WORK REQUEST >>
Lines with "black" in them are to be located in the listing below and copied.

- Opening Delimiter -

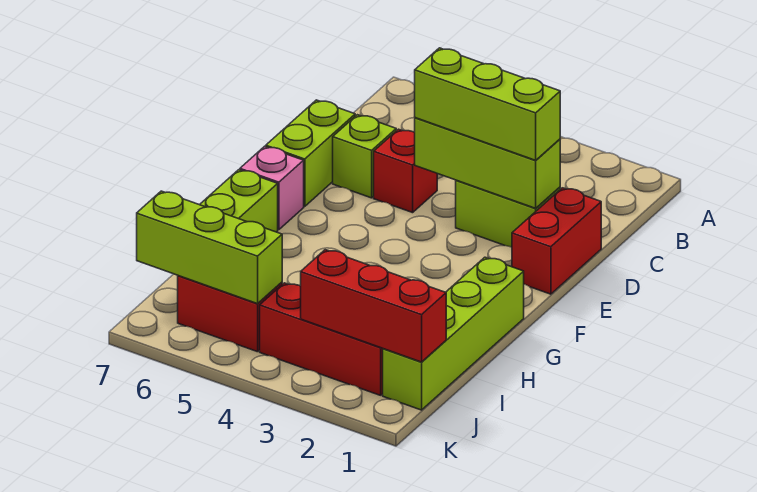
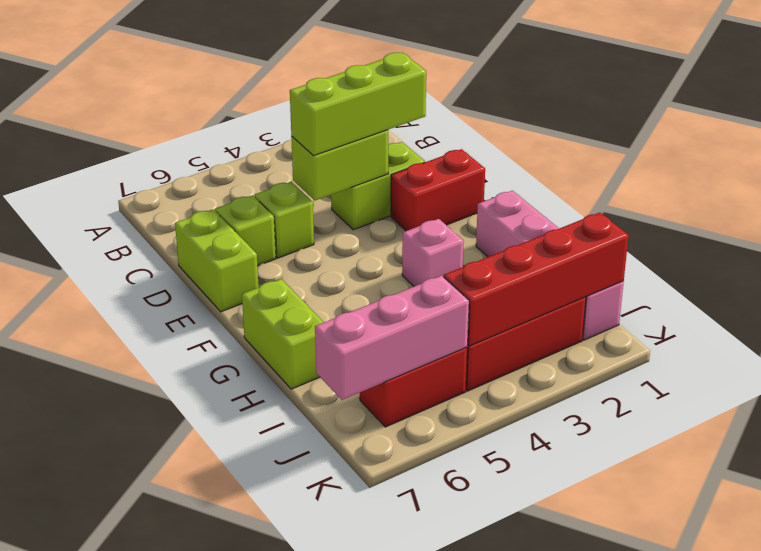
red brick D1:E1 level 1 -> red brick E1:E2 level 1
lime brick D2:D4 level 2 -> lime brick D3:D4 level 2
red brick D5 level 1 -> lime brick D5 level 1
pink brick F7 level 1 -> pink brick G3 level 1
lime brick G1:J1 level 1 -> pink brick G1:J1 level 1
red brick J1:J3 level 2 -> red brick J1:J4 level 2
lime brick J5:J7 level 2 -> pink brick J5:J7 level 2

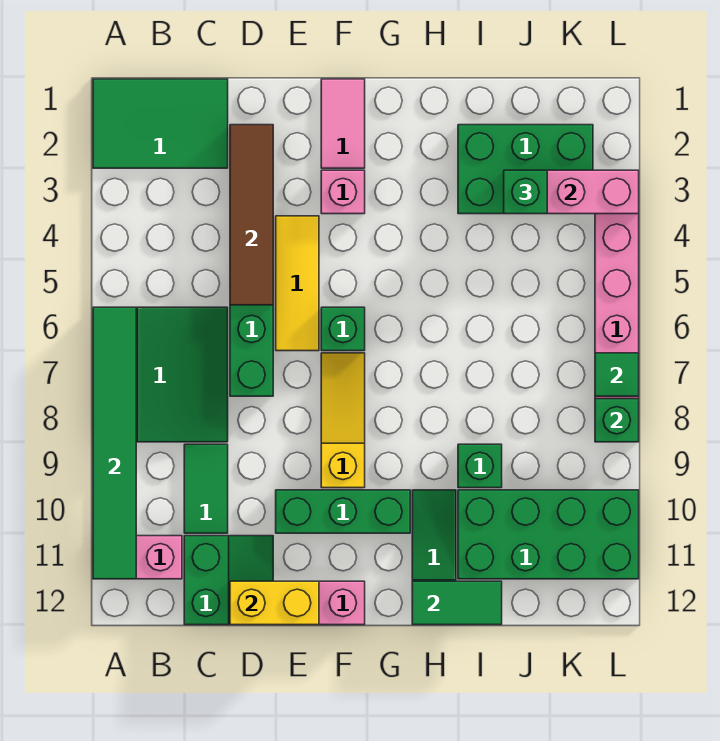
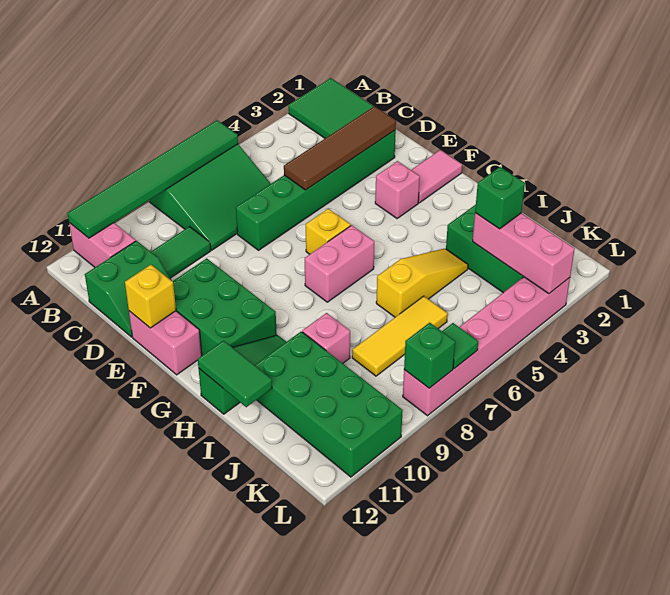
yellow brick D12:E12 level 2 -> yellow brick E12 level 2
yellow tile E4:E6 level 1 -> yellow tile J6:J8 level 1
green brick E10:G10 level 1 -> green brick E10:G11 level 1
green brick F6 level 1 -> yellow brick F6 level 1
yellow slope F7:F9 level 1 top 9 -> yellow slope I4:I6 level 1 top 6
none -> pink brick G6:G7 level 1
green brick I9 level 1 -> pink brick I9 level 1

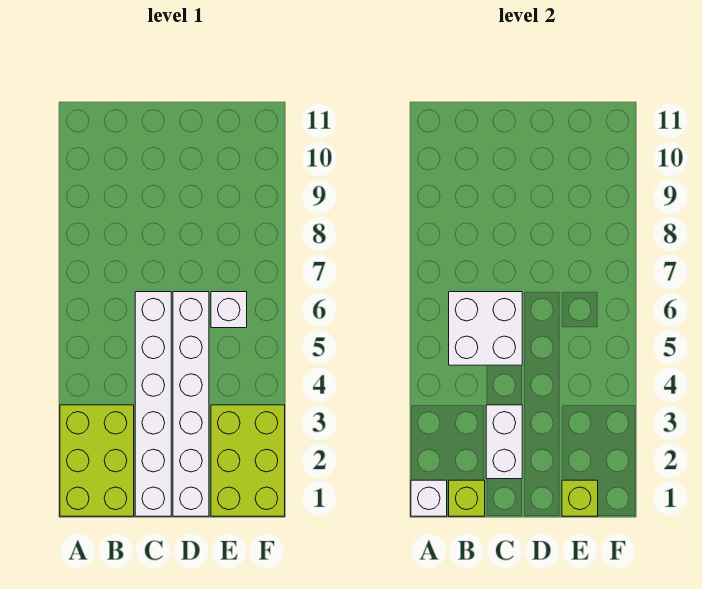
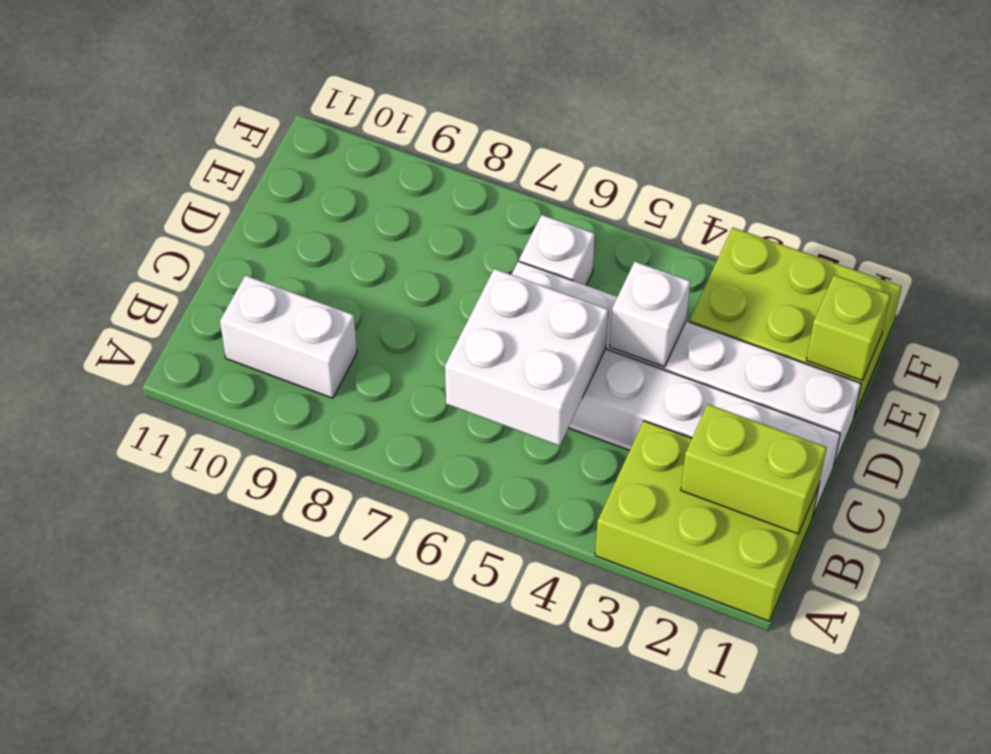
white brick A1 level 2 -> white brick D4 level 2
lime brick B1 level 2 -> lime brick B1:B2 level 2
white brick C2:C3 level 2 -> white brick B9:B10 level 1

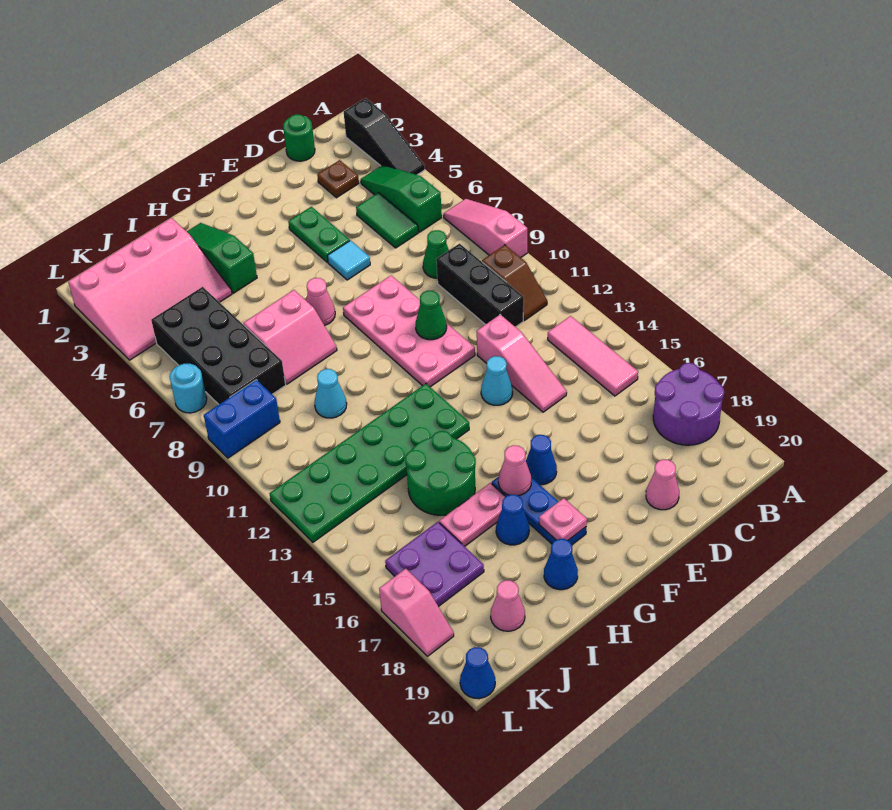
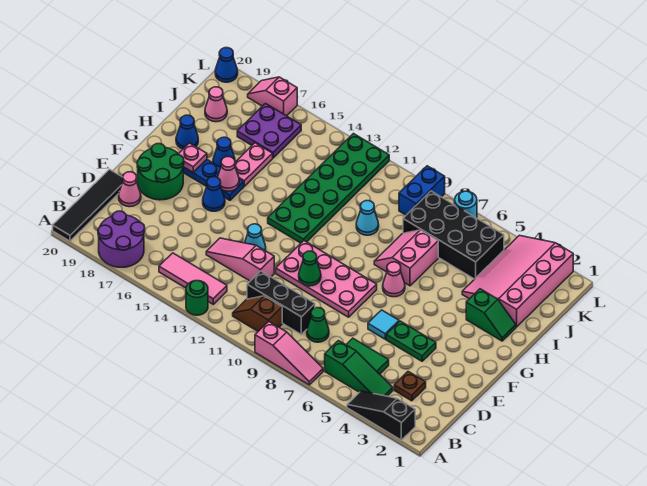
none -> black tile A20:D20 level 1
green round brick C1 level 1 -> green round brick A13 level 1
green slope H2:H4 level 1 top 4 -> green slope H2:H3 level 1 top 3
green round brick H14:I15 level 1 -> green round brick E18:F19 level 1

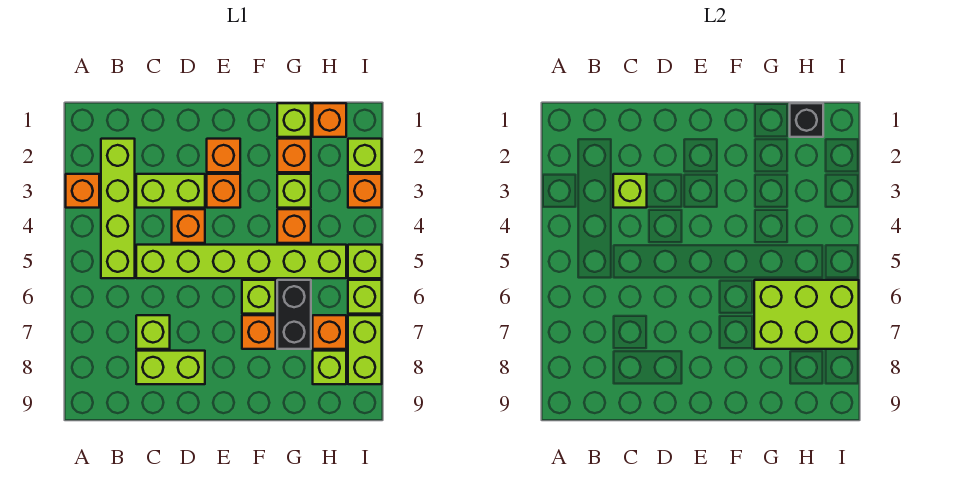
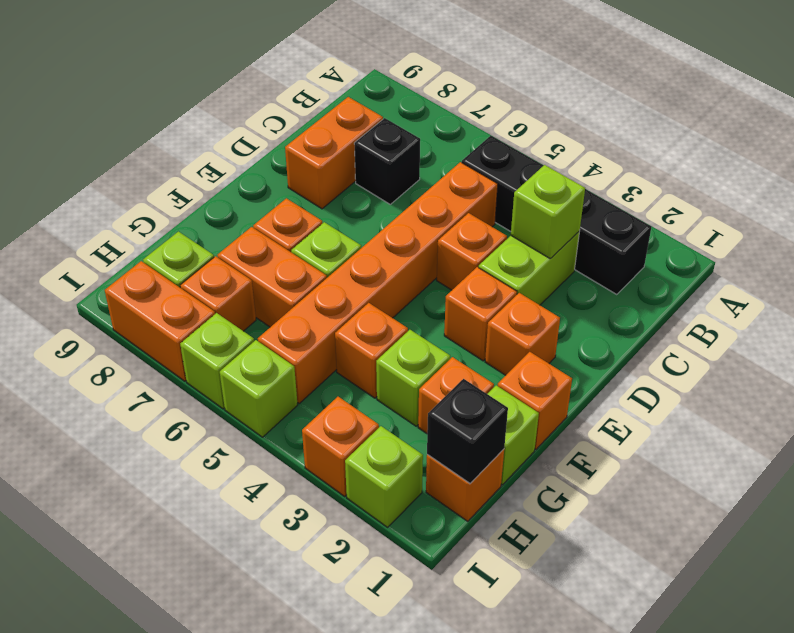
orange brick A3 level 1 -> orange brick F1 level 1
lime brick B2:B5 level 1 -> black brick B2:B5 level 1
lime brick C5:H5 level 1 -> orange brick C5:H5 level 1
lime brick C7 level 1 -> black brick C7 level 1
lime brick C8:D8 level 1 -> orange brick C8:D8 level 1
black brick G6:G7 level 1 -> orange brick G6:G7 level 1
lime brick G6:I7 level 2 -> none
lime brick I7:I8 level 1 -> orange brick I7:I8 level 1

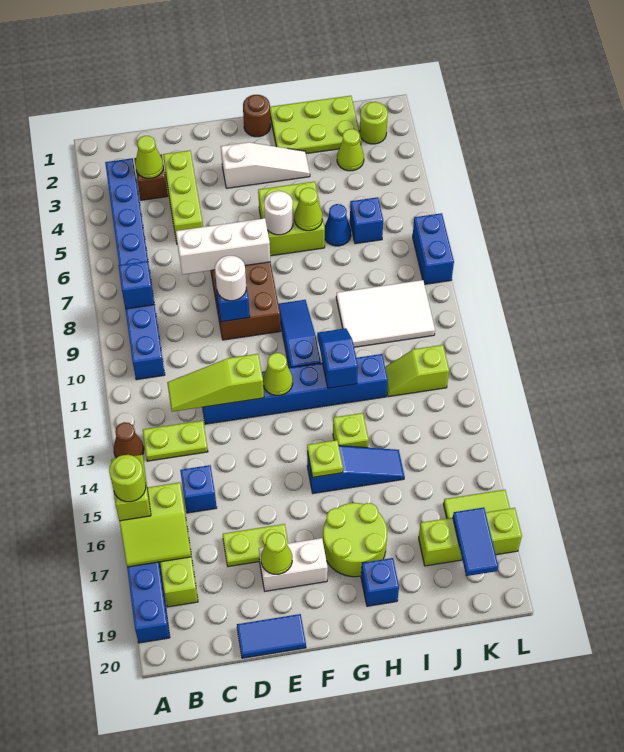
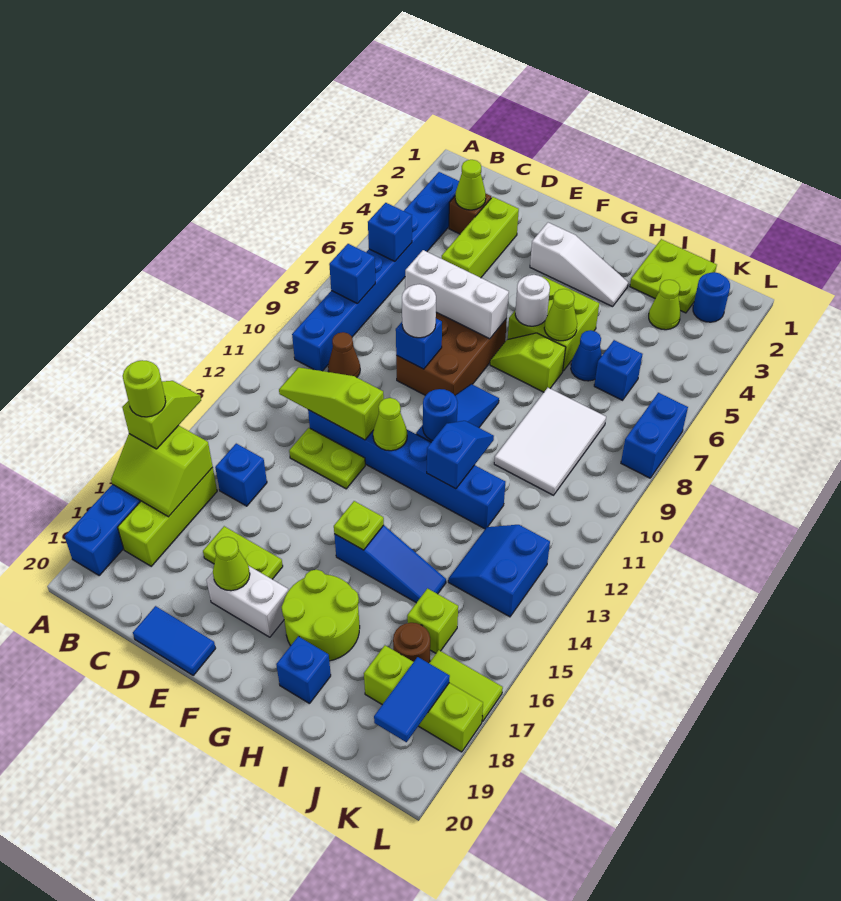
brown cone A13 level 1 -> brown cone C10 level 1
none -> blue brick B6 level 2
lime plate B13:C13 level 1 -> lime plate D13:E13 level 1
brown round brick G1 level 1 -> brown round brick J17 level 1
none -> blue round brick G11 level 2
lime plate H1:J2 level 1 -> lime plate I1:J2 level 1
lime brick H14 level 1 -> lime brick J16 level 1
white tile I9:K10 level 1 -> white tile I8:J10 level 1
lime slope J12:K12 level 1 top K -> lime slope G7:H7 level 1 top H
none -> blue slope J13:K14 level 1 top K
lime round brick K2 level 1 -> blue round brick K2 level 1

- Closing Delimiter -

YOUR RESPONSE >>
none -> black tile A20:D20 level 1
lime brick B2:B5 level 1 -> black brick B2:B5 level 1
lime brick C7 level 1 -> black brick C7 level 1
black brick G6:G7 level 1 -> orange brick G6:G7 level 1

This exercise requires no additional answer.